The problem - Find every line below with the word "brick". Then give only how many there are.

Supplied data -
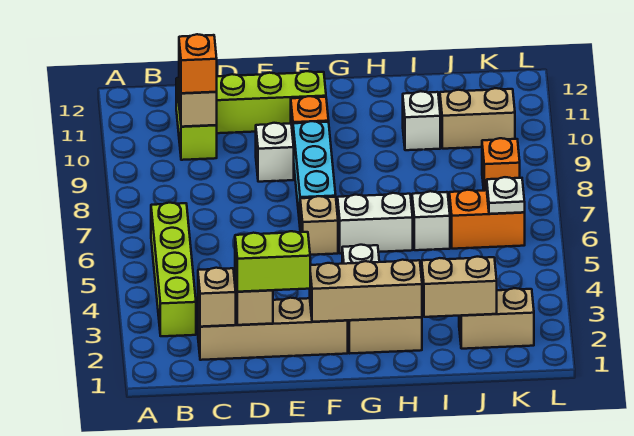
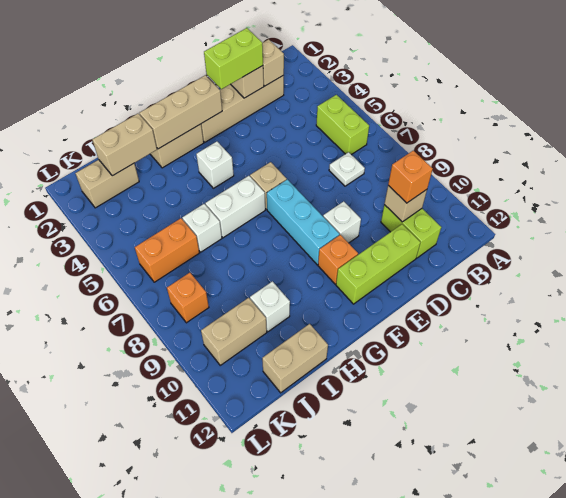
lime brick B3:B6 level 1 -> lime brick B5:B6 level 1
none -> tan brick I12:J12 level 1
white plate K6 level 2 -> white plate C7 level 1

Answer space - 2